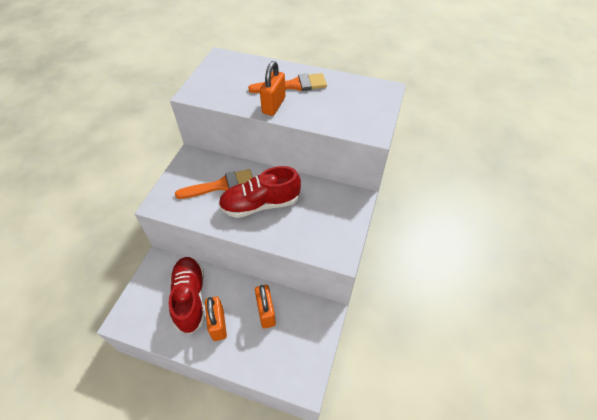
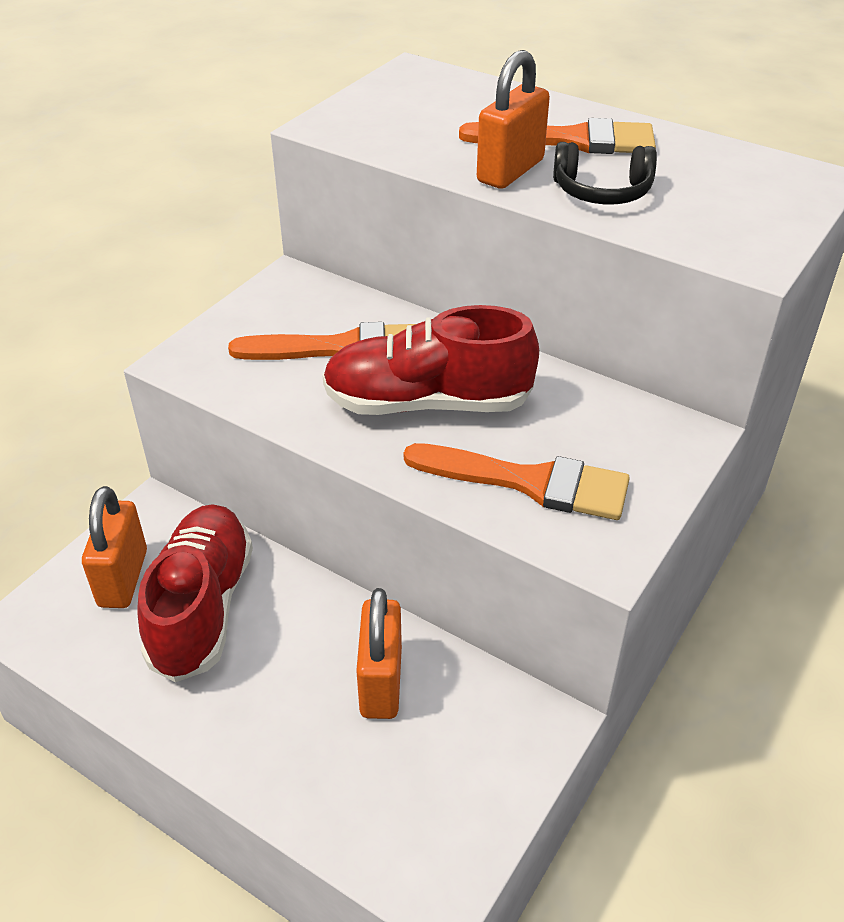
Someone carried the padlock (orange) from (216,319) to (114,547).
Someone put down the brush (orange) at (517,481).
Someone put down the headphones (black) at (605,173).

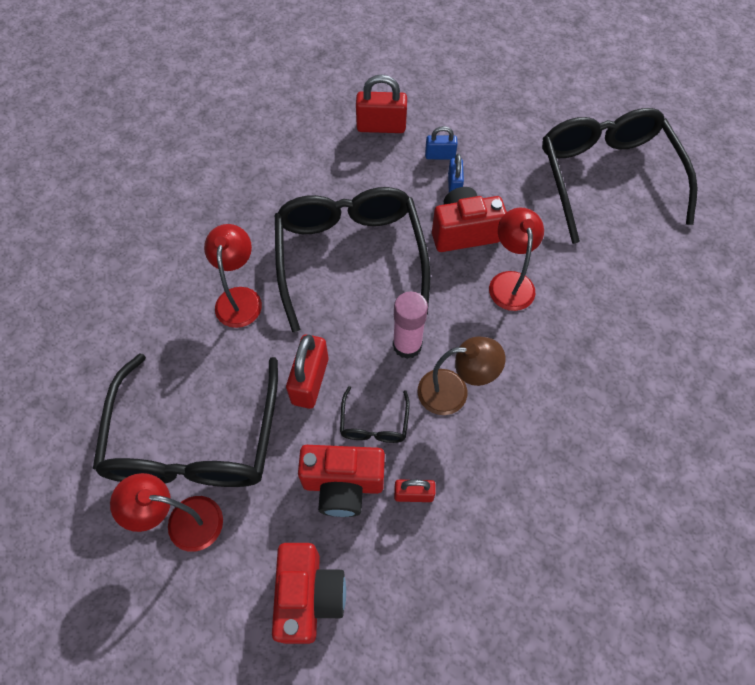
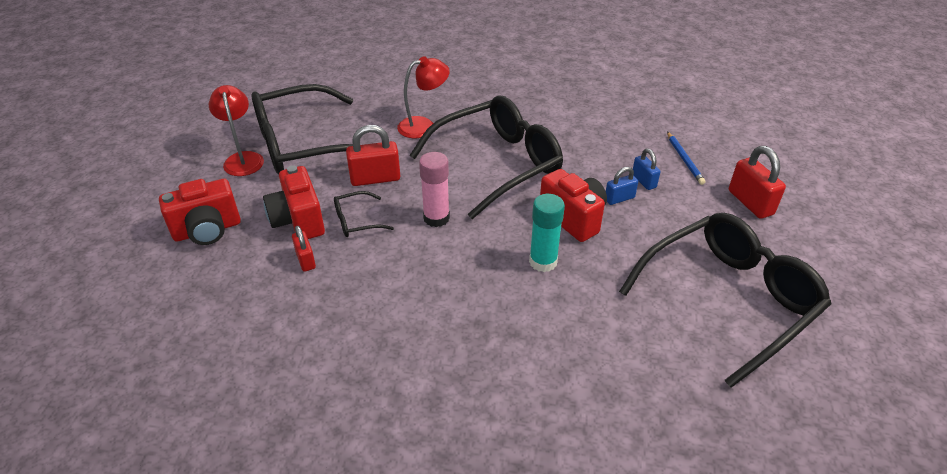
Someone carried the padlock (red) from (381,104) to (757,182).
Someone took away the lamp (brown) at (461,376).
Someone swapped the lamp (red) at (516,259) for the glue stick (turquoise) at (547,233).
Someone put down the pencil (blue) at (686,158).

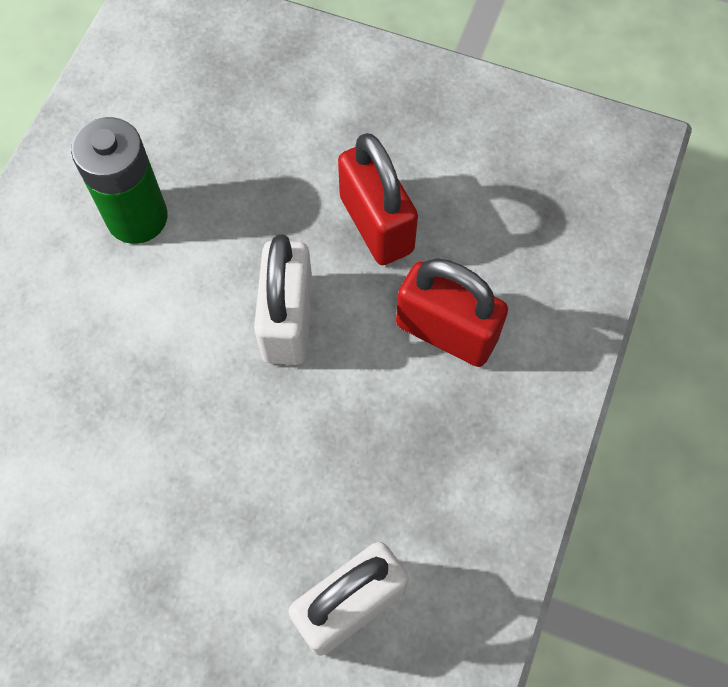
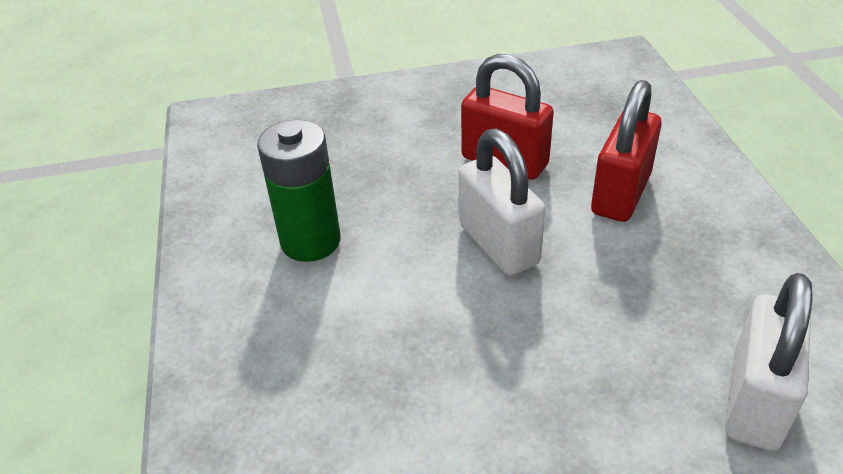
Someone rotated the padlock (red) at (452,312) by 60 degrees counterclockwise.

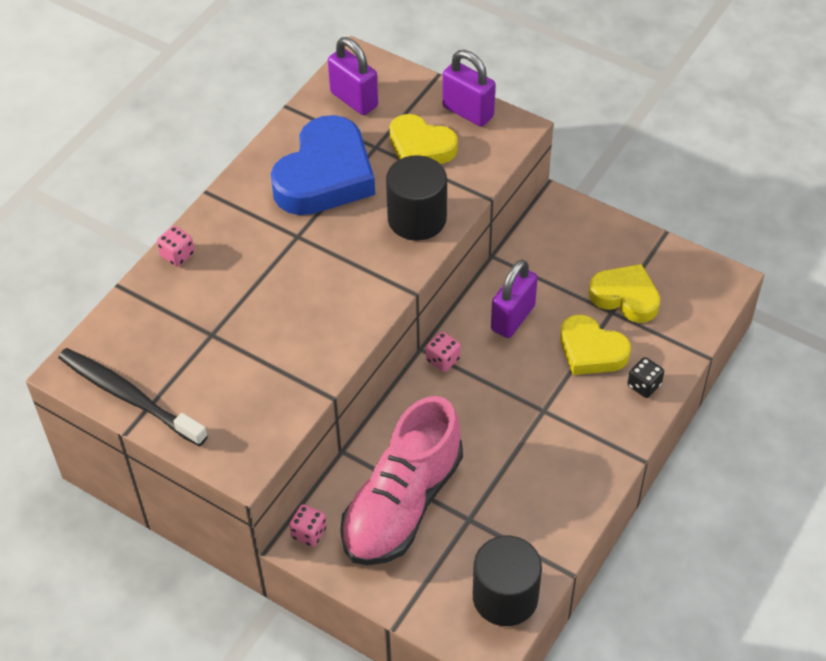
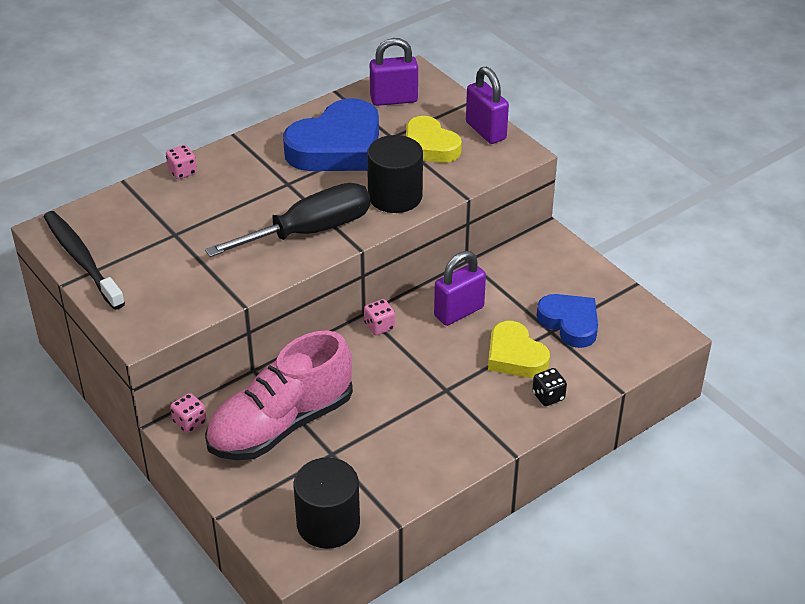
Someone rotated the padlock (purple) at (353,76) by 75 degrees counterclockwise.
Someone repainted the heart (yellow) at (624,293), which became the heart (blue) at (567,321).
Someone put down the screwdriver (black) at (287,220).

........

**How to complete this task:**
Write the material out again exactly. Skip each picture.

**Solution for this exercise:**
Someone carried the padlock (orange) from (216,319) to (114,547).
Someone put down the brush (orange) at (517,481).
Someone put down the headphones (black) at (605,173).

Someone carried the padlock (red) from (381,104) to (757,182).
Someone took away the lamp (brown) at (461,376).
Someone swapped the lamp (red) at (516,259) for the glue stick (turquoise) at (547,233).
Someone put down the pencil (blue) at (686,158).

Someone rotated the padlock (red) at (452,312) by 60 degrees counterclockwise.

Someone rotated the padlock (purple) at (353,76) by 75 degrees counterclockwise.
Someone repainted the heart (yellow) at (624,293), which became the heart (blue) at (567,321).
Someone put down the screwdriver (black) at (287,220).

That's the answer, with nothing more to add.